Convert the items from the start through the line containing "[(241, 288)]" into a Markdown table with the columns Row and Line. Number each nonblank line in the Row column, and leave out the blank lines.

Rows from a dataset on spatial reasoning:
%%

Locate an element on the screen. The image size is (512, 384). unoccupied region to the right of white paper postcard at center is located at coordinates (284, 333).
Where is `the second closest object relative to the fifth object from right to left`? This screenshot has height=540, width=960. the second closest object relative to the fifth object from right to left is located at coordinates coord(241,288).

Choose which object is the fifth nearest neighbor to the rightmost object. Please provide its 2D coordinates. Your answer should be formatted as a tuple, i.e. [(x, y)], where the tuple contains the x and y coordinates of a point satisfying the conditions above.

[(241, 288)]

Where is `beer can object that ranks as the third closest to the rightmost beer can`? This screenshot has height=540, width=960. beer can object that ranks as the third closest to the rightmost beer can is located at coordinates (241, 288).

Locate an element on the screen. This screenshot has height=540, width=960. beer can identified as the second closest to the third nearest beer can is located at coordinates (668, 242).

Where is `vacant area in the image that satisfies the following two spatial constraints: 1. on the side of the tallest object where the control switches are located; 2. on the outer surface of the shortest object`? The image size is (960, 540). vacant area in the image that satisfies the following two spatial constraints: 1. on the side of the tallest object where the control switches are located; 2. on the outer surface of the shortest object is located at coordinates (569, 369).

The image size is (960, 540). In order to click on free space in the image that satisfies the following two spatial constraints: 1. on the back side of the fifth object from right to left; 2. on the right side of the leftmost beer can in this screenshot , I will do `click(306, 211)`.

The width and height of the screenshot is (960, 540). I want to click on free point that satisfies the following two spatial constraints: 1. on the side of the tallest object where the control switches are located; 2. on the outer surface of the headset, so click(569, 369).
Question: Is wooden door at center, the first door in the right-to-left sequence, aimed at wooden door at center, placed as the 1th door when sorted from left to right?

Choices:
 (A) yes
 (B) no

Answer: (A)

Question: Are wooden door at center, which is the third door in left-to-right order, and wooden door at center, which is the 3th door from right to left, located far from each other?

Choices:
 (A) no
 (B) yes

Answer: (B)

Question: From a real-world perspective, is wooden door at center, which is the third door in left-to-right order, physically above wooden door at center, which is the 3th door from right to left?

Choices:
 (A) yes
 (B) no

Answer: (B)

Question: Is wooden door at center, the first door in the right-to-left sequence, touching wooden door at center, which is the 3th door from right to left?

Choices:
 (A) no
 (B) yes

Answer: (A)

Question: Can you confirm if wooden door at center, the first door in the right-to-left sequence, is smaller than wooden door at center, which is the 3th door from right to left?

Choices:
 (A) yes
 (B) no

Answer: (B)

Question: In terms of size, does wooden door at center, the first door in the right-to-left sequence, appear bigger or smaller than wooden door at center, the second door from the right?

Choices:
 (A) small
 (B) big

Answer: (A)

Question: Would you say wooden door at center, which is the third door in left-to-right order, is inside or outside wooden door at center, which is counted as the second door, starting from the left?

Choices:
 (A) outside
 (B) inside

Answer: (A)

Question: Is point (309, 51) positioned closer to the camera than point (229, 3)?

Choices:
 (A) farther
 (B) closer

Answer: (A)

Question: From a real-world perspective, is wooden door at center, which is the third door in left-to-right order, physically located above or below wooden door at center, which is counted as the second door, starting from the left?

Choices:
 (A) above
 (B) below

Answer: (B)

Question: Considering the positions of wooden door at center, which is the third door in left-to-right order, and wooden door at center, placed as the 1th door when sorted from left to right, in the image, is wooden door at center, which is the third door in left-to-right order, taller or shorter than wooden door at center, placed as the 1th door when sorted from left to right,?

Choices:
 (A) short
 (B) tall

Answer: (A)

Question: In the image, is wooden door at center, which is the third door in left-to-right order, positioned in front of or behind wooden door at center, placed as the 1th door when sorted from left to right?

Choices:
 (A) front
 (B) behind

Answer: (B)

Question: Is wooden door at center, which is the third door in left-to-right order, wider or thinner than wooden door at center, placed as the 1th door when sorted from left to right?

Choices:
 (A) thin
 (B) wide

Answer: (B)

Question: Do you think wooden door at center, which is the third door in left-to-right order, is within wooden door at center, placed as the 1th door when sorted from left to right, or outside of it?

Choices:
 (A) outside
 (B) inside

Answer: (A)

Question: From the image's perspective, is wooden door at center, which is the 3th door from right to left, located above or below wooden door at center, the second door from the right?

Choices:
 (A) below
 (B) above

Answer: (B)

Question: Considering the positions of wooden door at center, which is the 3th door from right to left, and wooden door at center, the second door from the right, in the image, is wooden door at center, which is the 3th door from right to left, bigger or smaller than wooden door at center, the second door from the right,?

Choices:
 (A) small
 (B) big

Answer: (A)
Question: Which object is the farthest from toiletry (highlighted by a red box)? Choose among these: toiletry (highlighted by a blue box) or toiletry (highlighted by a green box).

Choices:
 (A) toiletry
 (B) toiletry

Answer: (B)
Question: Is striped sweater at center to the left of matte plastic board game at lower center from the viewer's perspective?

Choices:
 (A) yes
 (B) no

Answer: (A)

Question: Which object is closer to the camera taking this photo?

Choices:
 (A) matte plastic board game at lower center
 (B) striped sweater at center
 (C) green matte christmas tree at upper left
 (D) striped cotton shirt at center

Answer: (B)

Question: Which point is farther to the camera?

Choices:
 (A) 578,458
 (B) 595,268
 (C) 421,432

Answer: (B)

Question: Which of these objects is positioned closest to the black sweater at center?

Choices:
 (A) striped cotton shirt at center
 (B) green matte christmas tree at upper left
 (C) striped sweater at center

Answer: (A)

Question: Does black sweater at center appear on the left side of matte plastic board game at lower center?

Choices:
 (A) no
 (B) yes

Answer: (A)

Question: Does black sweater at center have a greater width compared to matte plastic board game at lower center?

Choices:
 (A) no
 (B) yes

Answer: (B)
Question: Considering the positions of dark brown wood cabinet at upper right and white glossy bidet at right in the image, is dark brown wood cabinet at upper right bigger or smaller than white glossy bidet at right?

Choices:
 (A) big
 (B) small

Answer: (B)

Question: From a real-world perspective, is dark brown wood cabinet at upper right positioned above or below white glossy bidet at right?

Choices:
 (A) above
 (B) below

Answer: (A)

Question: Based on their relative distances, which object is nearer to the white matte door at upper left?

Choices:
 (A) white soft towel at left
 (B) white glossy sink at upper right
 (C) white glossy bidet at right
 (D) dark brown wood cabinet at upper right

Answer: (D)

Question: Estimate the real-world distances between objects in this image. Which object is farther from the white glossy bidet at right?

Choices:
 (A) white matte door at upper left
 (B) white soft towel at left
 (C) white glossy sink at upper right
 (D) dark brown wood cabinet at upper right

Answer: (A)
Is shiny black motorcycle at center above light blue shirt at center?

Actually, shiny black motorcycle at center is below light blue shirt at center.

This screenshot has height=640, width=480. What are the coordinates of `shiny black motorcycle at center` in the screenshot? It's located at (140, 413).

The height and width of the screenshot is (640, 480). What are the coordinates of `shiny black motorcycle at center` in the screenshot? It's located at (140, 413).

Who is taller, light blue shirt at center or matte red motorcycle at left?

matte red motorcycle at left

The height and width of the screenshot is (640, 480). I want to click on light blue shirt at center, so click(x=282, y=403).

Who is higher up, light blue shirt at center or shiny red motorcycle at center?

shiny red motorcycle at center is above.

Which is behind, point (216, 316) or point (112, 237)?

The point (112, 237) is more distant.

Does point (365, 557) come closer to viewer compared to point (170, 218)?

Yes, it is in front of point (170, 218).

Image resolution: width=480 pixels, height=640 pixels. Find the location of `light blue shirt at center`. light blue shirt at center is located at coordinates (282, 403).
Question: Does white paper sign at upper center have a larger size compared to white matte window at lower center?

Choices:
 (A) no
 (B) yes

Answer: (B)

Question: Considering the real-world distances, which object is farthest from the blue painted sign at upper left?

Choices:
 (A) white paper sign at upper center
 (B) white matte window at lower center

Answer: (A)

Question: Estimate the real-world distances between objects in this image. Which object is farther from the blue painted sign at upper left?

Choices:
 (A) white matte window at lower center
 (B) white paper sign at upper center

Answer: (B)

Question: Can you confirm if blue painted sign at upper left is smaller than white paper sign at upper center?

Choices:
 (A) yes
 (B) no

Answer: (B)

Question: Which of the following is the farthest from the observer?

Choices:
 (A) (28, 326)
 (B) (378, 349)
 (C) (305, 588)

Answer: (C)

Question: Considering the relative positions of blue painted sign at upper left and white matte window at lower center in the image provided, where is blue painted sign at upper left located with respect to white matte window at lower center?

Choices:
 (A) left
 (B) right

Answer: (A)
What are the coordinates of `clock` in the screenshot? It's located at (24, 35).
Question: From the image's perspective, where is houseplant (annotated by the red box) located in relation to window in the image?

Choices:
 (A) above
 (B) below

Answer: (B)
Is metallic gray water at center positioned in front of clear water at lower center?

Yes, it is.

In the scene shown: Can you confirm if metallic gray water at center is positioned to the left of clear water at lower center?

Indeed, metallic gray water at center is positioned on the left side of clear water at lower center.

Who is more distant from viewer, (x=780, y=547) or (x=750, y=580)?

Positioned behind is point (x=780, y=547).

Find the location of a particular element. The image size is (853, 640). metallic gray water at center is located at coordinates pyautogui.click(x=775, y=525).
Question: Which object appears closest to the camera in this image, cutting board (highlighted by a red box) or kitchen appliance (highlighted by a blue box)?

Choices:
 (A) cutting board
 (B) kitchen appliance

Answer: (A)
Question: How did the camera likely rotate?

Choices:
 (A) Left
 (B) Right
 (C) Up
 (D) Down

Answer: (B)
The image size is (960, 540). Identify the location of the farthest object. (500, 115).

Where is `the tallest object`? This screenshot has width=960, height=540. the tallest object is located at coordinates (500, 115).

%%

* **THE ANSWER**
| Row | Line |
|---|---|
| 1 | Locate an element on the screen. The image size is (512, 384). unoccupied region to the right of white paper postcard at center is located at coordinates (284, 333). |
| 2 | Where is `the second closest object relative to the fifth object from right to left`? This screenshot has height=540, width=960. the second closest object relative to the fifth object from right to left is located at coordinates coord(241,288). |
| 3 | Choose which object is the fifth nearest neighbor to the rightmost object. Please provide its 2D coordinates. Your answer should be formatted as a tuple, i.e. [(x, y)], where the tuple contains the x and y coordinates of a point satisfying the conditions above. |
| 4 | [(241, 288)] |